Excerpts from a dataset:
════════════════════

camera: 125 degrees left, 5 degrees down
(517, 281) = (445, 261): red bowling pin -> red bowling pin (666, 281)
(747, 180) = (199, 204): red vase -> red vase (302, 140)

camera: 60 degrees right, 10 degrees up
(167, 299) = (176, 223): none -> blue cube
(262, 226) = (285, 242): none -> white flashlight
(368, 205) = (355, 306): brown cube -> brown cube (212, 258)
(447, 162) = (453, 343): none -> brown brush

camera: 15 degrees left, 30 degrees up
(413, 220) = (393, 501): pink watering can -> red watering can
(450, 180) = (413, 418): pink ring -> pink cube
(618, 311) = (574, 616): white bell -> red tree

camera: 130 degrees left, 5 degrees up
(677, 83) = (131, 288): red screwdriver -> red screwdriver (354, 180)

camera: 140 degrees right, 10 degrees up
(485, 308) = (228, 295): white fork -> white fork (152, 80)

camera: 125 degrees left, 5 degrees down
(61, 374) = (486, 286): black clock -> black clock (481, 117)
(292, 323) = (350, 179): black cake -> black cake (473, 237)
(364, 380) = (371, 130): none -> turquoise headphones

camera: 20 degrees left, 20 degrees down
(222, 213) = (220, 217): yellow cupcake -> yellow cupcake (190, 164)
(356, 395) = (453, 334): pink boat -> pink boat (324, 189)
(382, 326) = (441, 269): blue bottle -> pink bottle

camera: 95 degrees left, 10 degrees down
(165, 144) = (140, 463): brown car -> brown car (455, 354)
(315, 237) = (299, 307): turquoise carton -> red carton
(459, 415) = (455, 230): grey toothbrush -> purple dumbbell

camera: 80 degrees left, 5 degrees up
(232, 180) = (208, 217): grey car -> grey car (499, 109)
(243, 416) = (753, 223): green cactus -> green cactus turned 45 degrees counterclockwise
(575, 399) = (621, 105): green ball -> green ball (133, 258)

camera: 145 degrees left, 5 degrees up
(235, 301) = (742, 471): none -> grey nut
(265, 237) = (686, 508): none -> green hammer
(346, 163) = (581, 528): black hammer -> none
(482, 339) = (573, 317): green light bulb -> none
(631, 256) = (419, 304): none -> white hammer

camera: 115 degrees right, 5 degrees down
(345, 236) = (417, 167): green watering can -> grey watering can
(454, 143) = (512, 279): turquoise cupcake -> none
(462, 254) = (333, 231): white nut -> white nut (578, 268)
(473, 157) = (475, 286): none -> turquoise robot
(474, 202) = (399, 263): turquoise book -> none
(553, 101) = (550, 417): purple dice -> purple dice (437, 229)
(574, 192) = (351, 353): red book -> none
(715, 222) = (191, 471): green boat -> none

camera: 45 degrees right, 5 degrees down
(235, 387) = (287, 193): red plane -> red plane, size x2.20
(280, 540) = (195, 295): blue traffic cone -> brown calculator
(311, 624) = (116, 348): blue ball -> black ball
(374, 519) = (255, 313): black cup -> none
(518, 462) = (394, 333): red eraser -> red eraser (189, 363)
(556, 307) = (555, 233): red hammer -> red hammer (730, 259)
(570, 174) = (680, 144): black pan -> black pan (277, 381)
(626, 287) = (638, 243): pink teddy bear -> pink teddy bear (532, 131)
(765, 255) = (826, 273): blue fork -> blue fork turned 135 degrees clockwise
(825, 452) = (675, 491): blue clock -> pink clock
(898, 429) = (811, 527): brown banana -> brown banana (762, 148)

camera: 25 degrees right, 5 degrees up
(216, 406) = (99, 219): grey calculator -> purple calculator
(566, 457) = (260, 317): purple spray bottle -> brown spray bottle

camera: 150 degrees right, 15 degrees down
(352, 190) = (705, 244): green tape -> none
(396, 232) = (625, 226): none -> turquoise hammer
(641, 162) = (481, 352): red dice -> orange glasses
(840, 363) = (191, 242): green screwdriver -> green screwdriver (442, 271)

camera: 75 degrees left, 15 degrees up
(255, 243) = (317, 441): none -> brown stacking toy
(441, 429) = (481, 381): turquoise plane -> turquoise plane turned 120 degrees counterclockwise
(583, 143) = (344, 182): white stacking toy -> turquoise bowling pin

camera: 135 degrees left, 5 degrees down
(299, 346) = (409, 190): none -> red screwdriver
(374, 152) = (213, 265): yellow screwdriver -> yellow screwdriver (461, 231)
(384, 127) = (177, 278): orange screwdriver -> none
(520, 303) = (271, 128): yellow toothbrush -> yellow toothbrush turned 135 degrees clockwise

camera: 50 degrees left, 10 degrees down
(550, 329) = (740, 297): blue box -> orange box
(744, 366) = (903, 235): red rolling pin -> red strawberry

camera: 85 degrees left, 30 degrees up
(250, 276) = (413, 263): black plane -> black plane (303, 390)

════════════════════

Work instruction: Reproduce exactly, please, only the lines from the start of the data above to the line that contains "(167, 299) = (176, 223): none -> blue cube", with both ends kept.

Solution to the problem:
camera: 125 degrees left, 5 degrees down
(517, 281) = (445, 261): red bowling pin -> red bowling pin (666, 281)
(747, 180) = (199, 204): red vase -> red vase (302, 140)

camera: 60 degrees right, 10 degrees up
(167, 299) = (176, 223): none -> blue cube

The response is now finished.